*Given records*
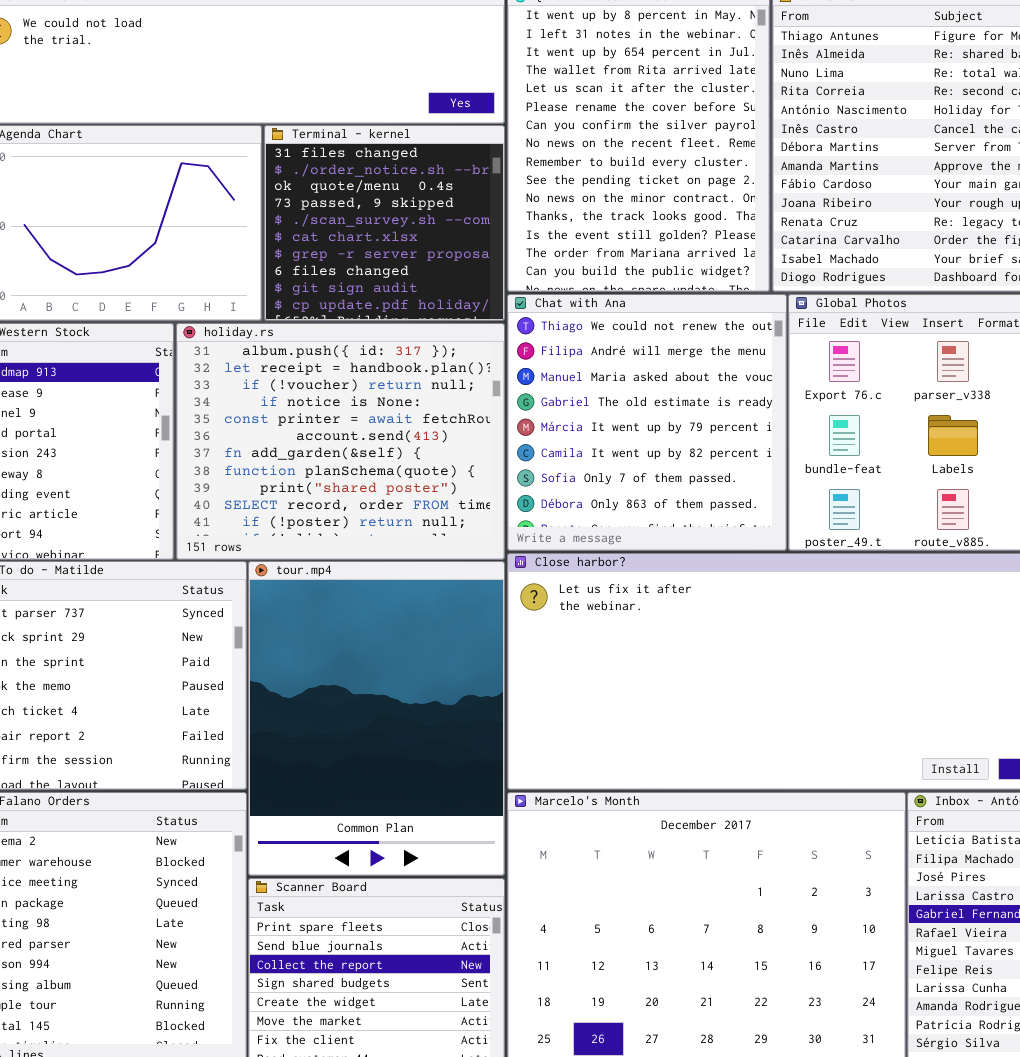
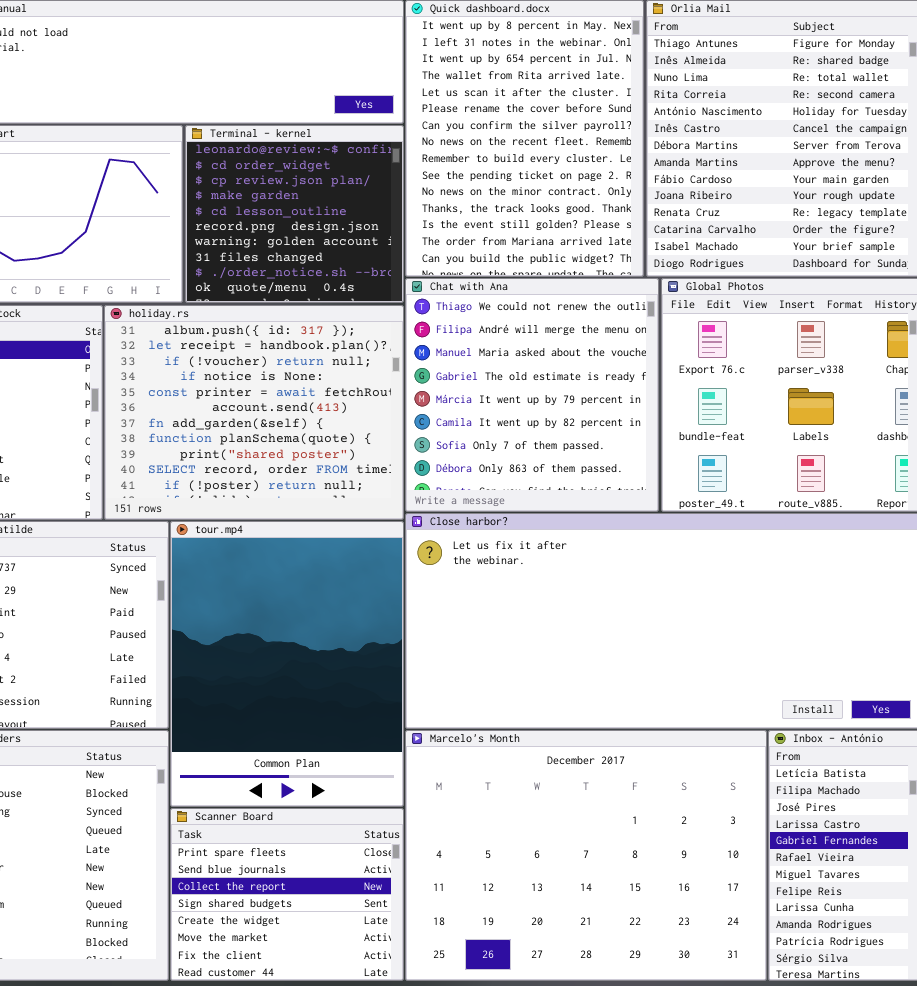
Terminal - kernel: [264,125,505,321] -> [185,125,404,303], scrolled up 7 rows

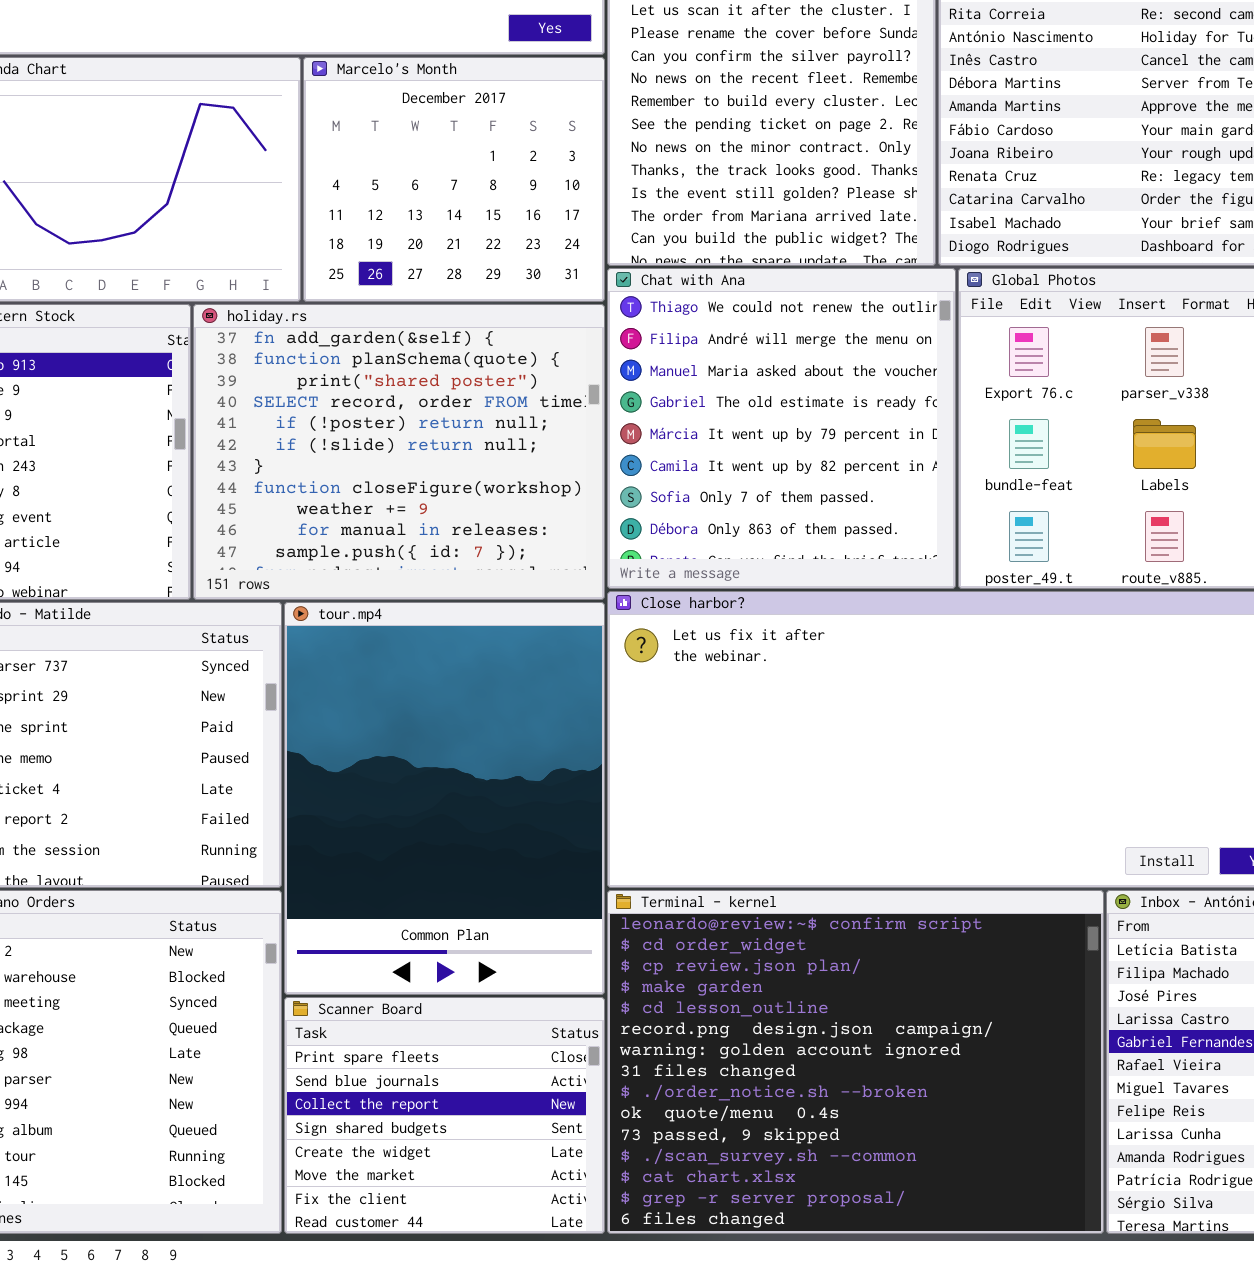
Terminal - kernel: [185,125,404,303] -> [607,890,1104,1234], moved, resized
holiday.rs: [104,305,404,520] -> [193,304,605,600], scrolled down 6 rows
Marcelo's Month: [405,730,767,981] -> [303,57,605,302], moved, resized

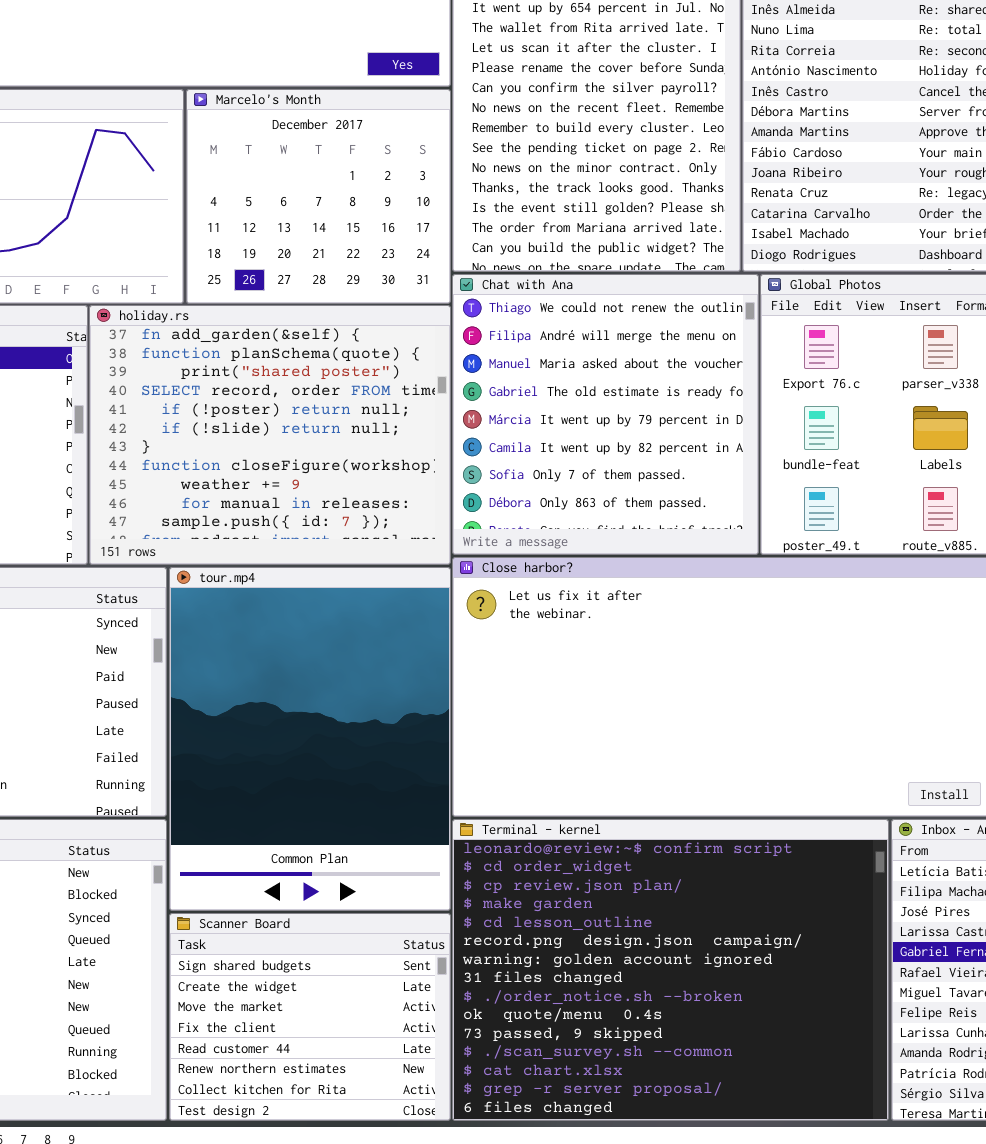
Scanner Board: [284,997,605,1234] -> [169,913,451,1121], scrolled down 3 rows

*Exercise requirements*
Before handing back the copy, remove the pictures; otherwise print the data exactly.

*Result below*
Terminal - kernel: [264,125,505,321] -> [185,125,404,303], scrolled up 7 rows

Terminal - kernel: [185,125,404,303] -> [607,890,1104,1234], moved, resized
holiday.rs: [104,305,404,520] -> [193,304,605,600], scrolled down 6 rows
Marcelo's Month: [405,730,767,981] -> [303,57,605,302], moved, resized

Scanner Board: [284,997,605,1234] -> [169,913,451,1121], scrolled down 3 rows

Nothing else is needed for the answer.